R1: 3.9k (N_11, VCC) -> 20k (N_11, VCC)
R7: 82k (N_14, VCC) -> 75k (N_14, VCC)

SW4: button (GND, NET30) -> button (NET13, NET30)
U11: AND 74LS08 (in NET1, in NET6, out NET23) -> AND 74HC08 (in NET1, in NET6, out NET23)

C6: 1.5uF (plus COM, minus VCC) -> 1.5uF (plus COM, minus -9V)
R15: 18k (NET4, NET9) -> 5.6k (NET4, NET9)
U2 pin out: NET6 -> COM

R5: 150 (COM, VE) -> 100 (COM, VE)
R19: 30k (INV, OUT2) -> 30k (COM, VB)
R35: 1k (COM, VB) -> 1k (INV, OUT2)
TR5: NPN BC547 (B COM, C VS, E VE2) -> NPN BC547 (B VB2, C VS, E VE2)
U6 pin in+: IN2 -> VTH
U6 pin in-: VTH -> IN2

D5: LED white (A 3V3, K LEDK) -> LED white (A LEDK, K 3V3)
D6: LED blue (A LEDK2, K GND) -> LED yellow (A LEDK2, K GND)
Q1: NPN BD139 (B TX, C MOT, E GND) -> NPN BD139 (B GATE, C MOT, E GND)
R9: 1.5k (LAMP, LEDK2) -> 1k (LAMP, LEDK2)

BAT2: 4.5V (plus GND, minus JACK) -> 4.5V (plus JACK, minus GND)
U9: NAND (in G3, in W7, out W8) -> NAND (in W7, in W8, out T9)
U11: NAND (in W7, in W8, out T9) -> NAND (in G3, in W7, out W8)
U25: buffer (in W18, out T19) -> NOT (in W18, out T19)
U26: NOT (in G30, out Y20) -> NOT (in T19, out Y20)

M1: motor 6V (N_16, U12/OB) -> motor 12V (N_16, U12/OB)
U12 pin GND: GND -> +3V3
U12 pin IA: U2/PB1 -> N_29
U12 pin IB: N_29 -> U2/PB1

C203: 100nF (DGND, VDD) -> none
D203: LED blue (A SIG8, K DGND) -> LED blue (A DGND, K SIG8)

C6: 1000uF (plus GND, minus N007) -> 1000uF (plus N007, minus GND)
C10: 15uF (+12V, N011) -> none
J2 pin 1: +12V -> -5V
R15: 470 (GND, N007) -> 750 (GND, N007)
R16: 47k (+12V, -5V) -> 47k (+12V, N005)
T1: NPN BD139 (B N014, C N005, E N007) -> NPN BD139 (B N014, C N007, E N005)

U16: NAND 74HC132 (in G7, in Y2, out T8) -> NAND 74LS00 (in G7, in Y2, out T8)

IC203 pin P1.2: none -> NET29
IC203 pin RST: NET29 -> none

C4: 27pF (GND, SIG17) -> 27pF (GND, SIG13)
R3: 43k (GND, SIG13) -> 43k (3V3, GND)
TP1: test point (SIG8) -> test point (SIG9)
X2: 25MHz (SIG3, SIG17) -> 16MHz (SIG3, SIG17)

PROBLEM STATEMENT: Search the records line by line for the word "minus" and copy every line where it appears.

ANSWER SECTION:
C6: 1.5uF (plus COM, minus VCC) -> 1.5uF (plus COM, minus -9V)
BAT2: 4.5V (plus GND, minus JACK) -> 4.5V (plus JACK, minus GND)
C6: 1000uF (plus GND, minus N007) -> 1000uF (plus N007, minus GND)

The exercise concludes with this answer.